RECORDS FOR THIS EXERCISE →
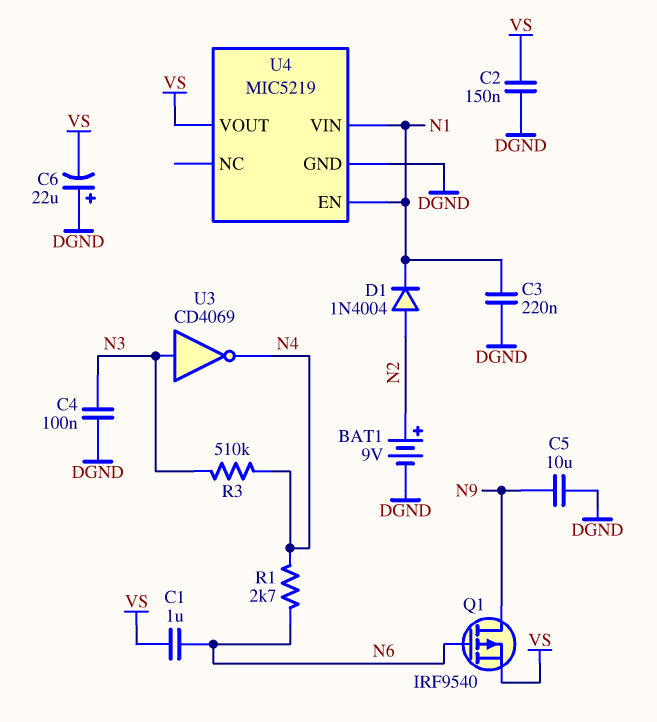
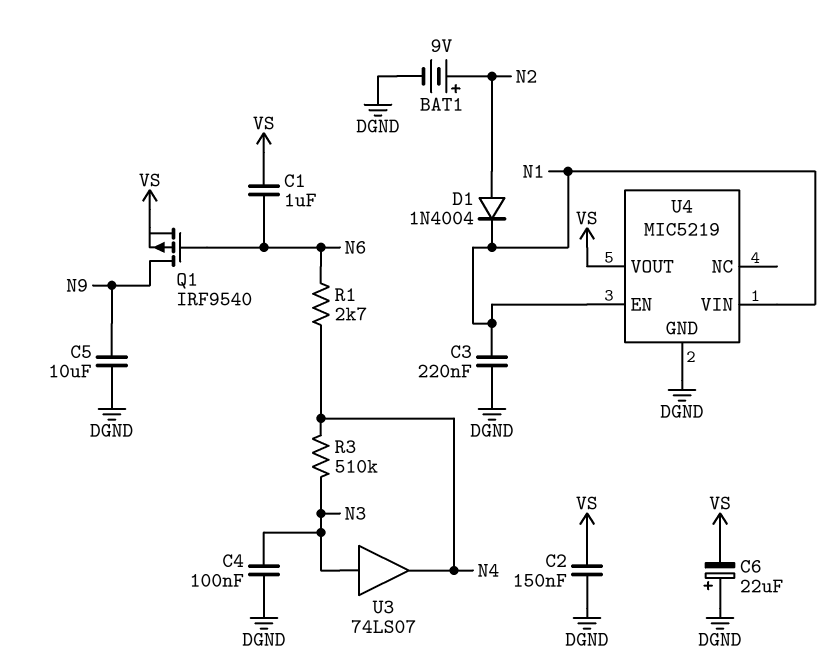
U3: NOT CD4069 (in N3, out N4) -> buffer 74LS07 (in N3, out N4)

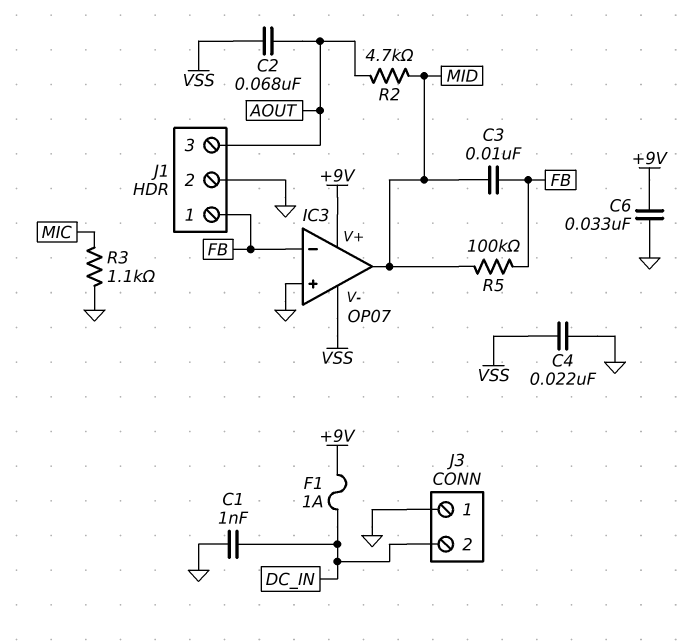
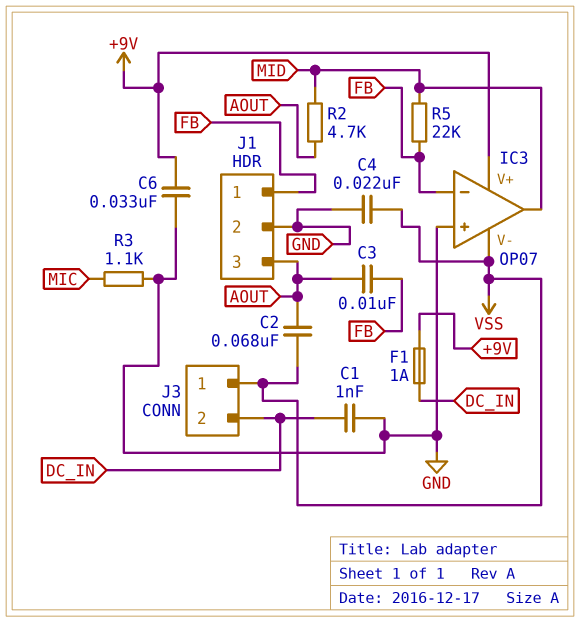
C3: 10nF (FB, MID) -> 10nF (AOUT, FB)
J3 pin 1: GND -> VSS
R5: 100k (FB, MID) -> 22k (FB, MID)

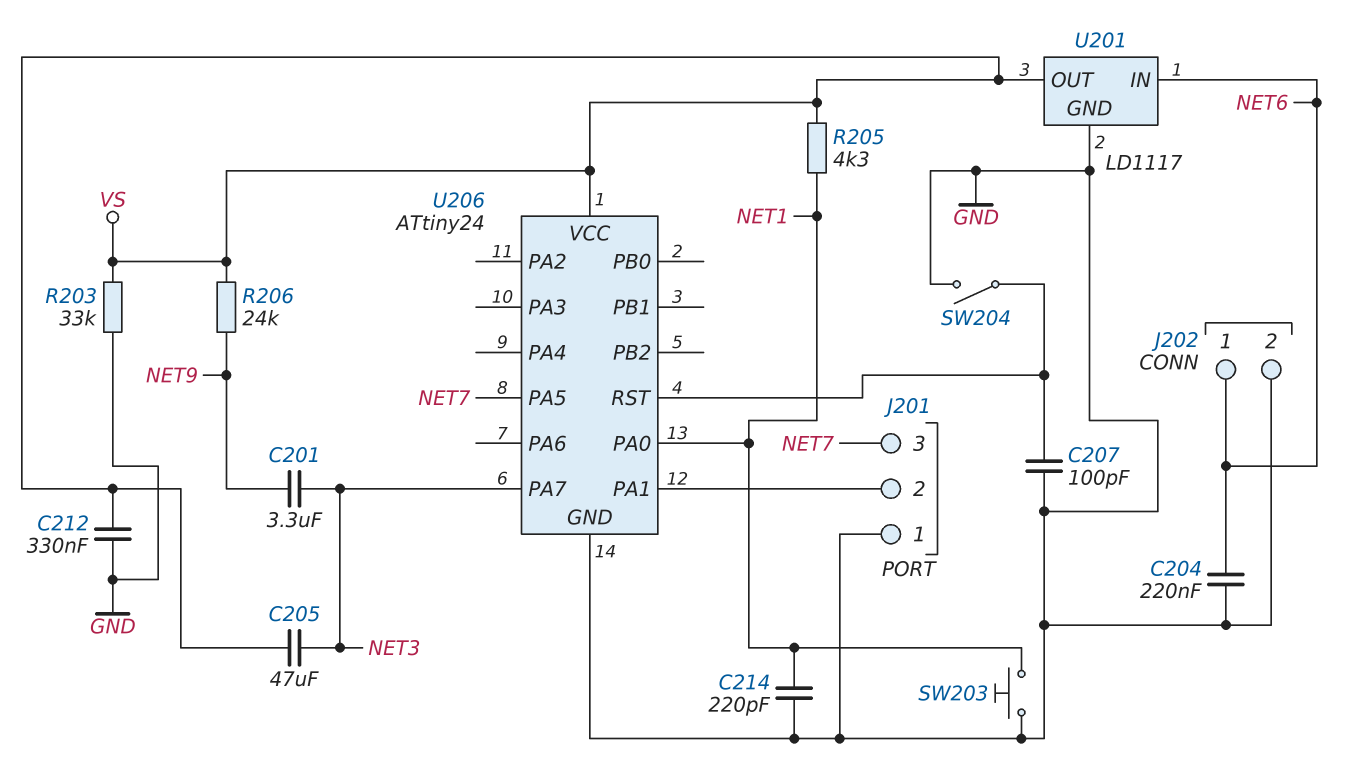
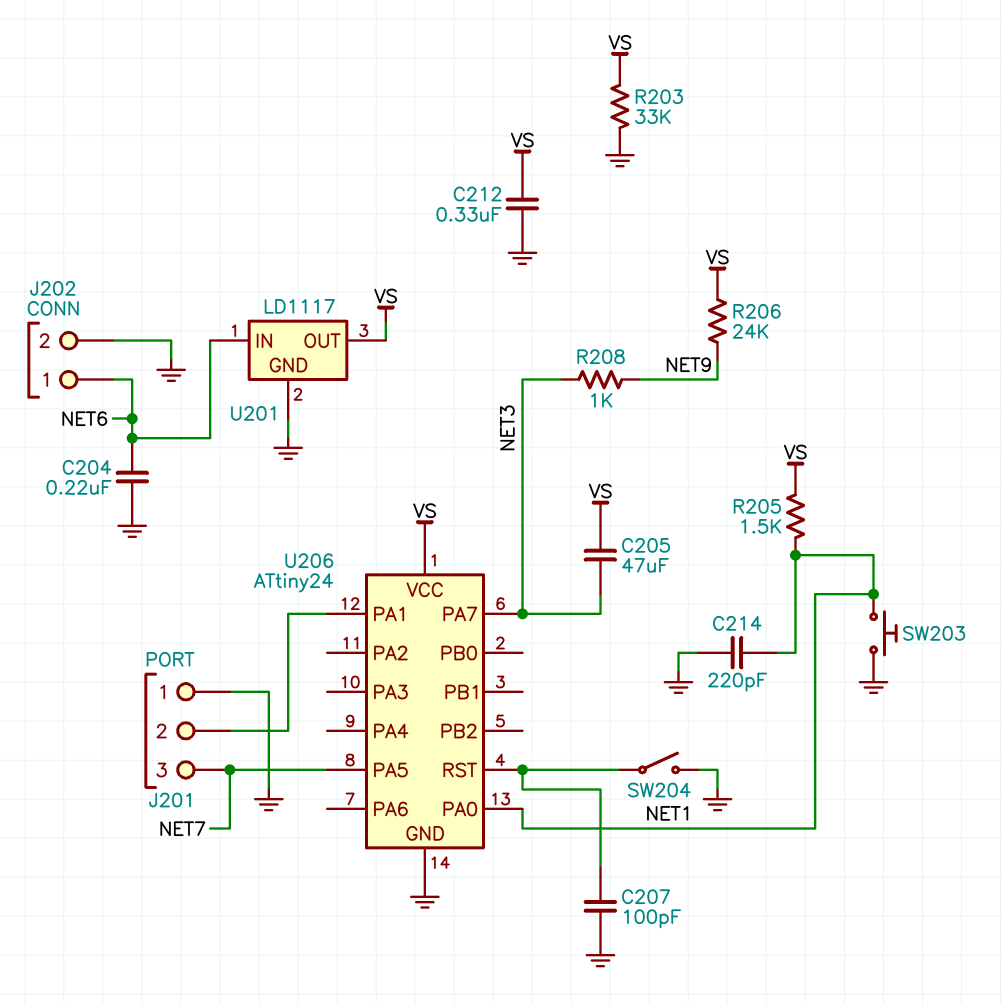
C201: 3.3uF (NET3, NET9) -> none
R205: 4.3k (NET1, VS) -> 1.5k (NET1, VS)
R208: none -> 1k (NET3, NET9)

--

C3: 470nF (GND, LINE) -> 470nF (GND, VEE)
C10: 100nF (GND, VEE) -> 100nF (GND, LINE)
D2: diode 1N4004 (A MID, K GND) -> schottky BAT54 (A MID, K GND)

TASK → Look in the material above for the line with "C10: 100nF (GND, VEE) -> 100nF (GND, LINE)" and the line with "D2: diode 1N4004", and transcribe exactly those lines and all lines between them, nothing more.

EXERCISE OUTPUT →
C10: 100nF (GND, VEE) -> 100nF (GND, LINE)
D2: diode 1N4004 (A MID, K GND) -> schottky BAT54 (A MID, K GND)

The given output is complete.